Dataset records:
- Opening Delimiter -

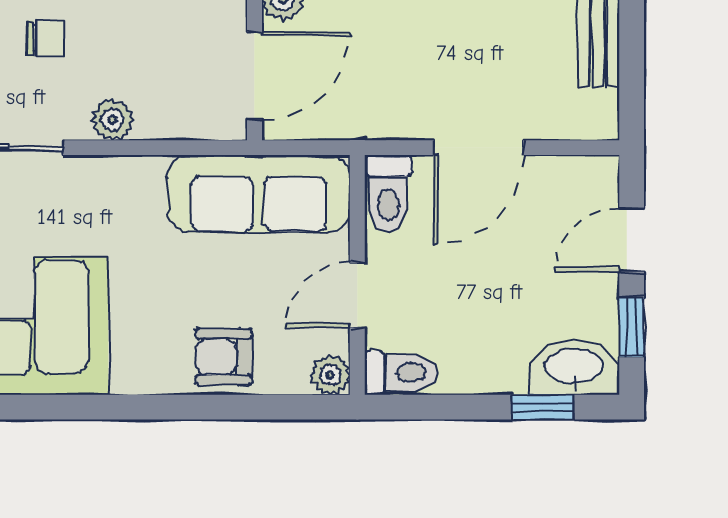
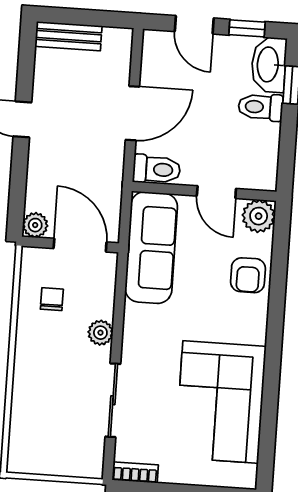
chair: (45, 39) -> (52, 299), moved
door: (478, 148) -> (132, 113), hinge flipped
toilet: (401, 373) -> (260, 107), moved, turned -90
plant: (330, 375) -> (259, 216), width x1.38, depth x1.38

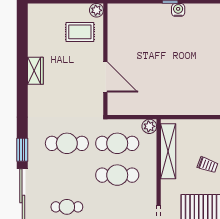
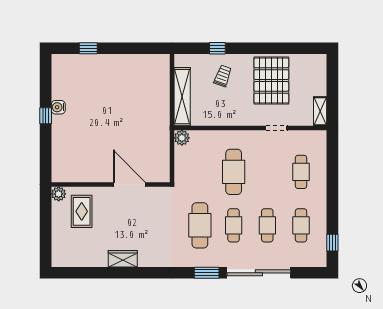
door: (105, 77) -> (129, 184), hinge flipped
cafe table: (117, 143) -> (234, 225), moved, width x0.73, depth x0.74
shelving: (168, 151) -> (182, 97), moved, turned 90

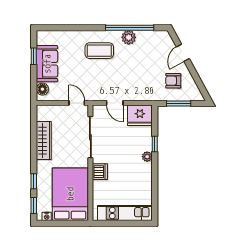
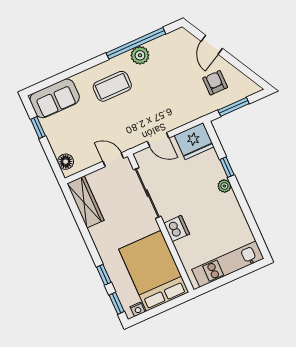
sofa: (47, 64) -> (55, 98), moved, turned 90
armchair: (173, 81) -> (215, 83), turned 90
wardrobe: (44, 141) -> (85, 202), moved

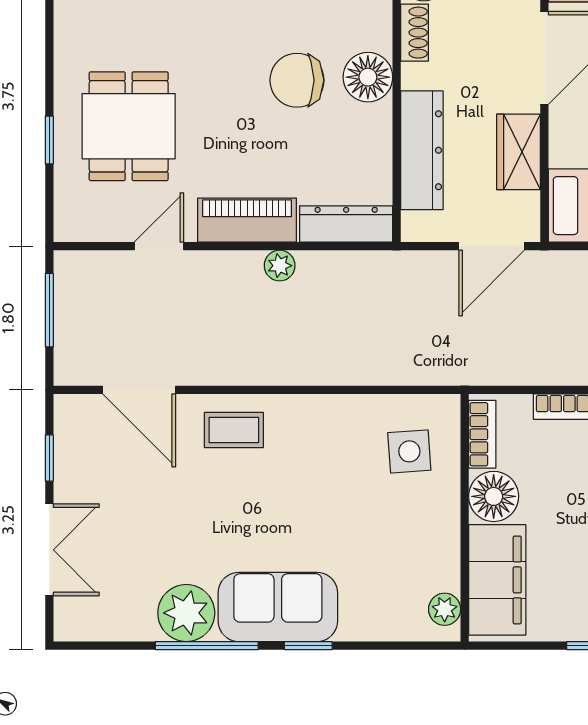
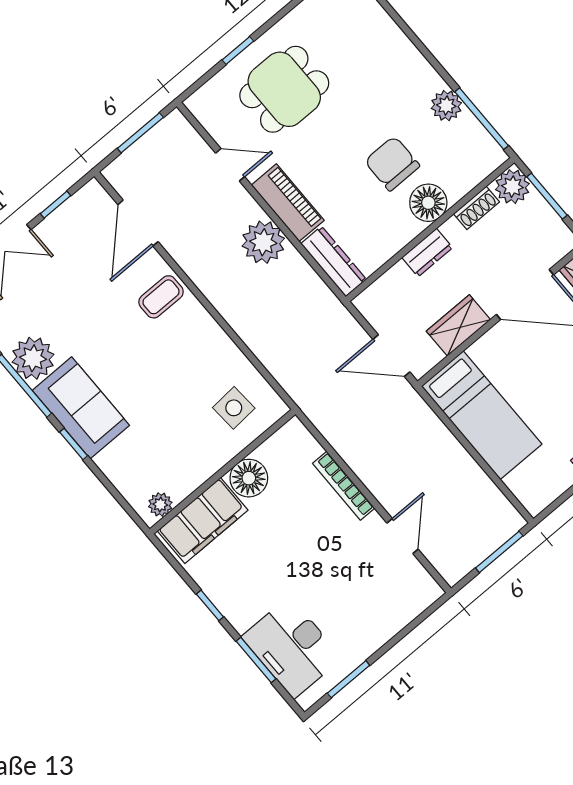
dresser: (422, 150) -> (427, 253), width x0.51, depth x0.80
plant: (280, 266) -> (263, 242), width x1.87, depth x1.87
coffee table: (234, 430) -> (161, 297), turned 90
bookcase: (482, 434) -> (279, 441), removed

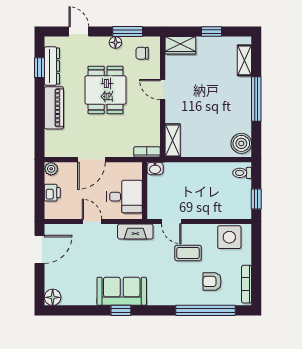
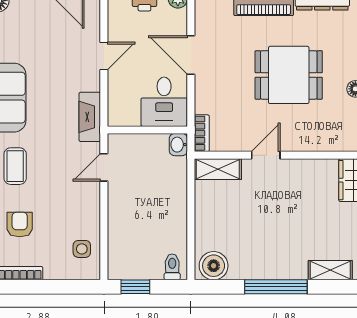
chair: (142, 53) -> (340, 126), removed
door: (163, 90) -> (266, 155), moved
desk: (125, 197) -> (164, 102), moved
side table: (229, 237) -> (82, 249), width x0.54, depth x0.54
coffee table: (188, 253) -> (15, 166), moved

- Closing Delimiter -

■ Work instruction ■
Copy from the entries only those lines that hold the word "turned".

■ Result of this exercise ■
toilet: (401, 373) -> (260, 107), moved, turned -90
shelving: (168, 151) -> (182, 97), moved, turned 90
sofa: (47, 64) -> (55, 98), moved, turned 90
armchair: (173, 81) -> (215, 83), turned 90
coffee table: (234, 430) -> (161, 297), turned 90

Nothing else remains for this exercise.